__Your goal__: Copy exactly, and only, the lines from the line containing "JOY3 pin VRY: 5 -> A0" through the last line of the records below, both included, and leave out any pictures.

──────── Working data ────────

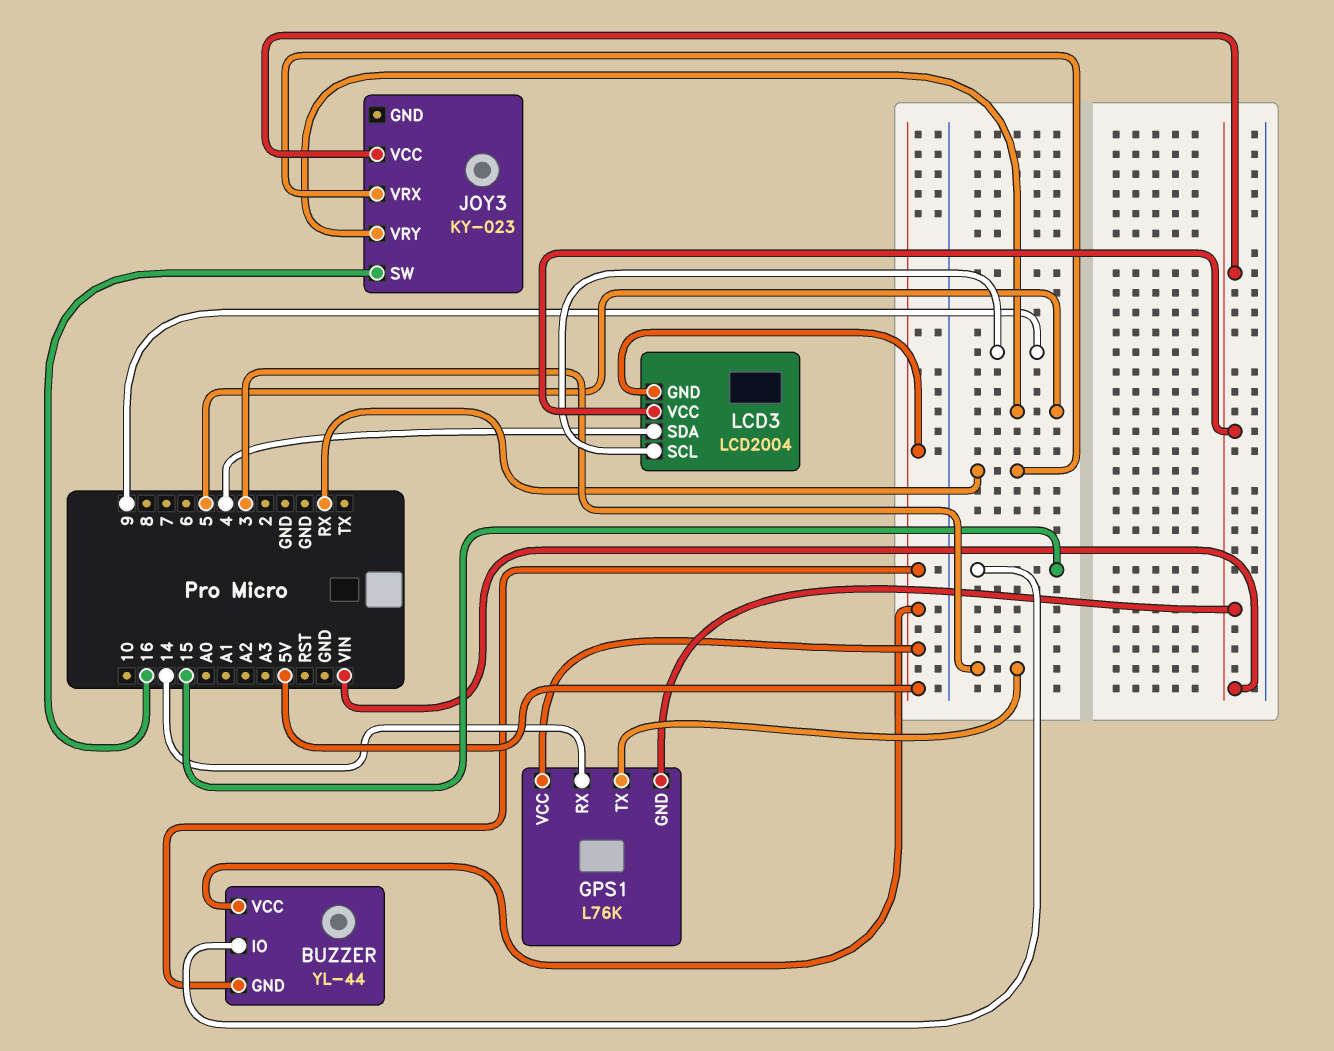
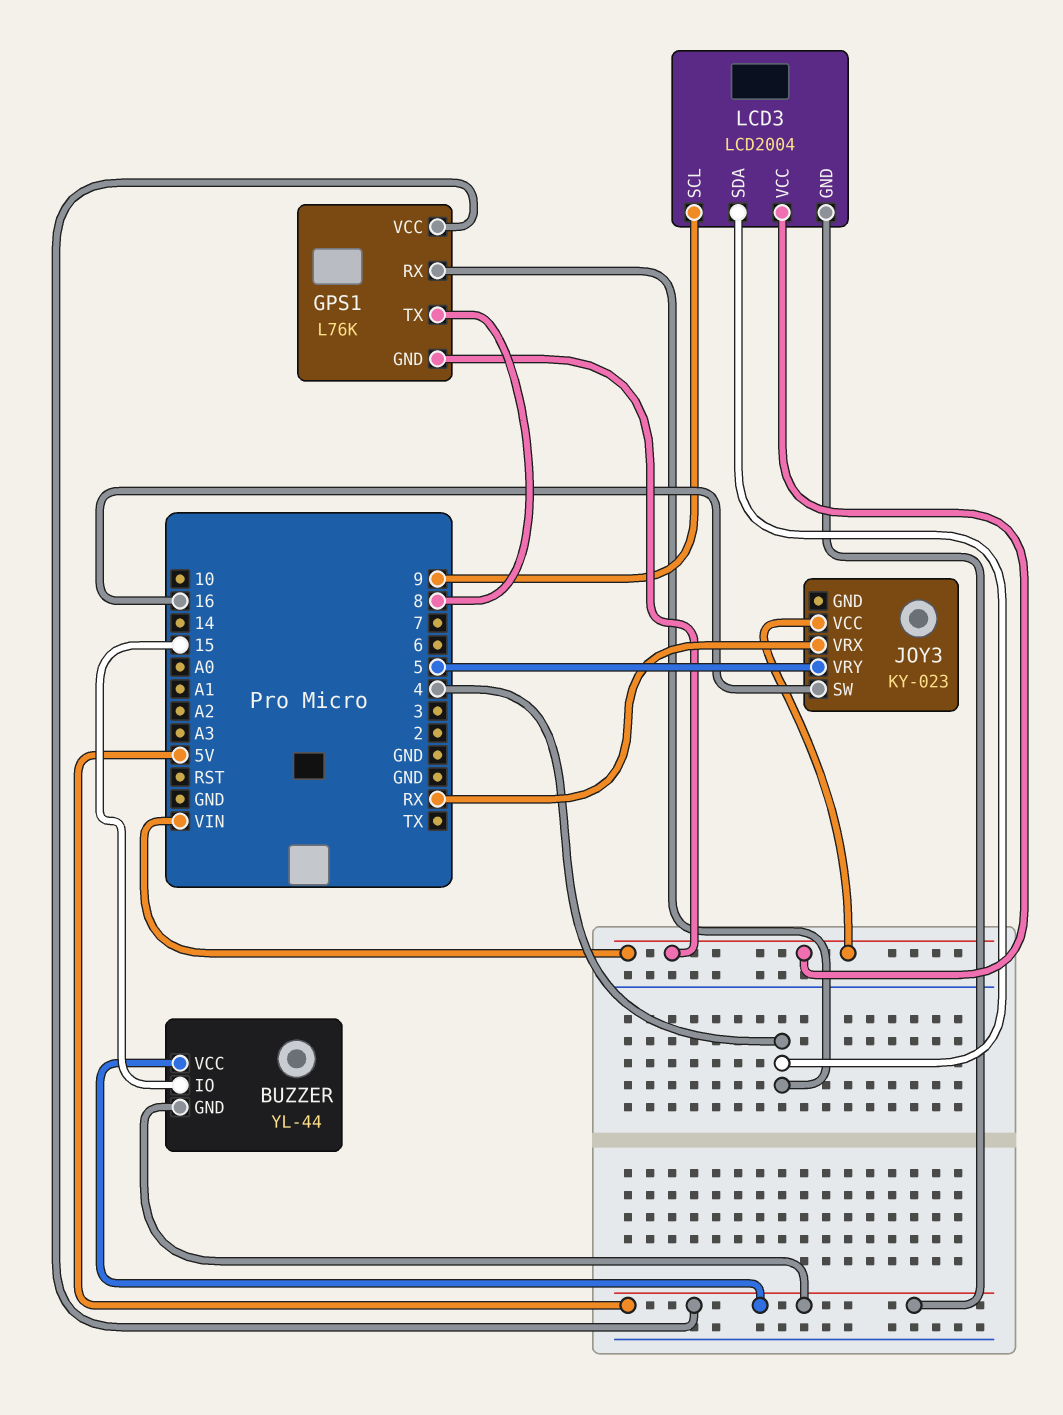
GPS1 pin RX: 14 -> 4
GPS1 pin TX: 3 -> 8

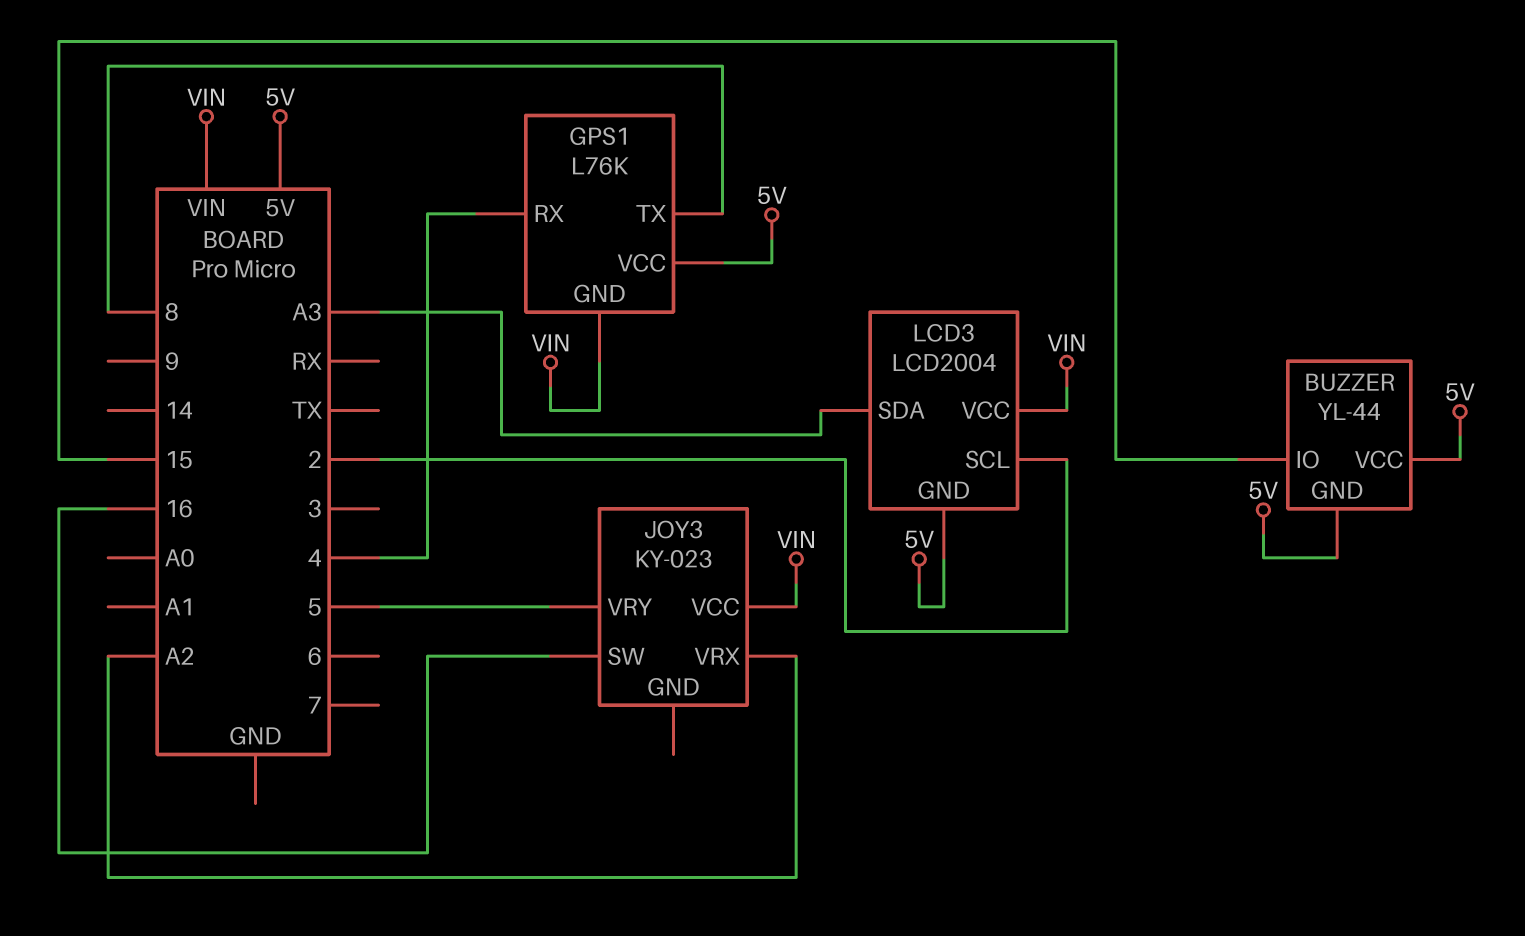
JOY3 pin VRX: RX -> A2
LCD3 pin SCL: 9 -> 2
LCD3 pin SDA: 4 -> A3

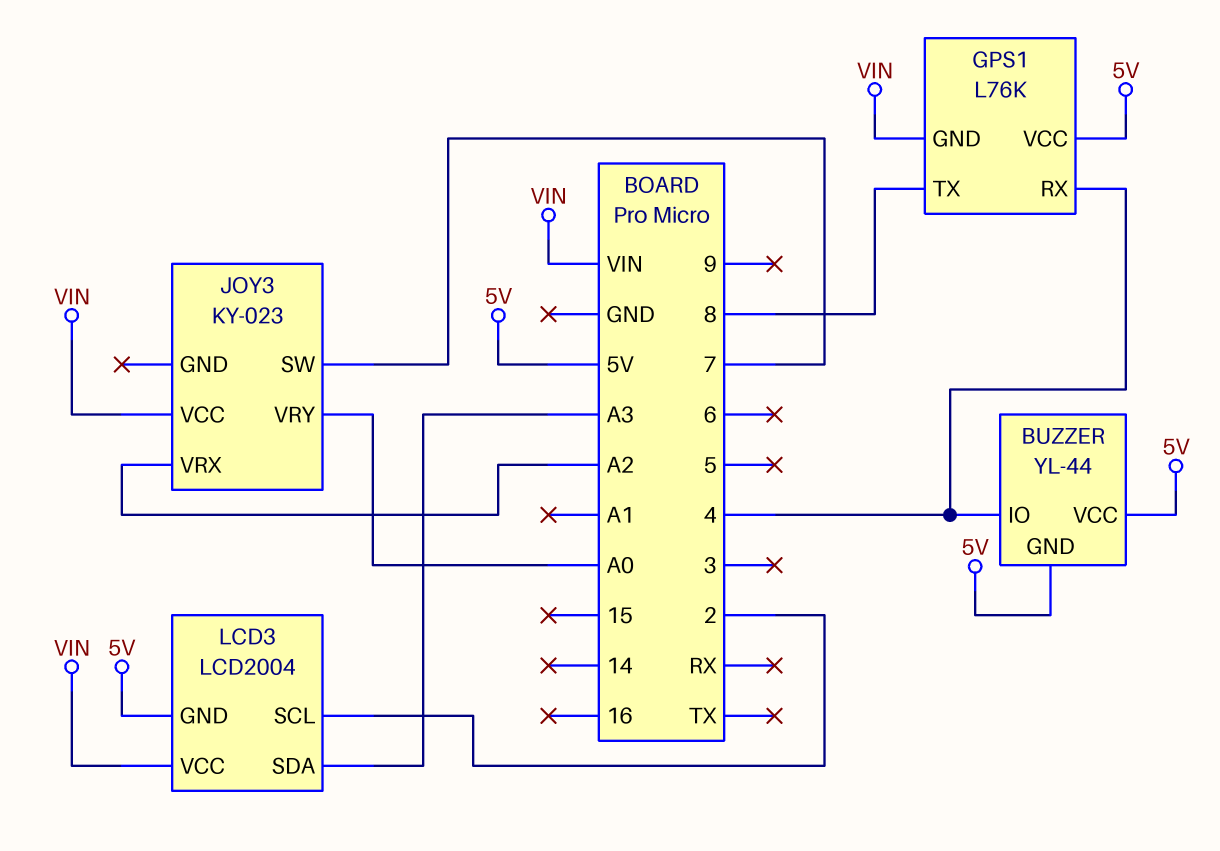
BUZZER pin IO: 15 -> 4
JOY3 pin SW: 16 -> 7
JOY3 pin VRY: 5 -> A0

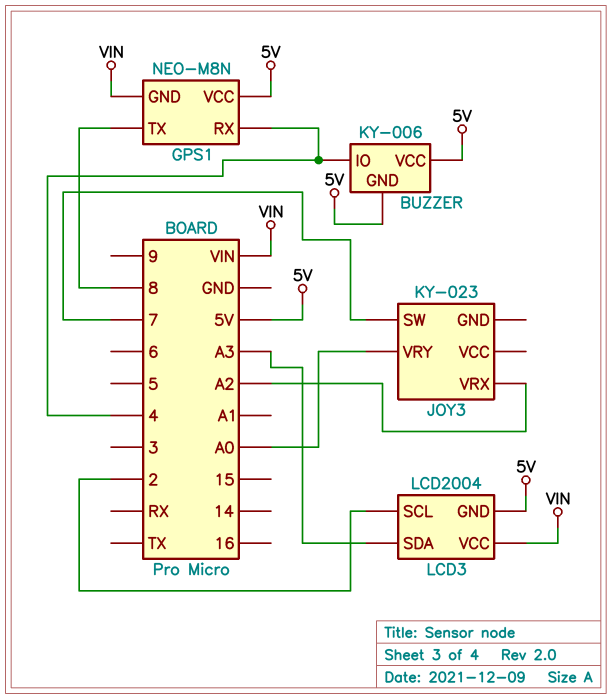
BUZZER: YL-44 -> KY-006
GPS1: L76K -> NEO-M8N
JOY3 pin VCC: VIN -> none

────────

__Response to the exercise__:
JOY3 pin VRY: 5 -> A0

BUZZER: YL-44 -> KY-006
GPS1: L76K -> NEO-M8N
JOY3 pin VCC: VIN -> none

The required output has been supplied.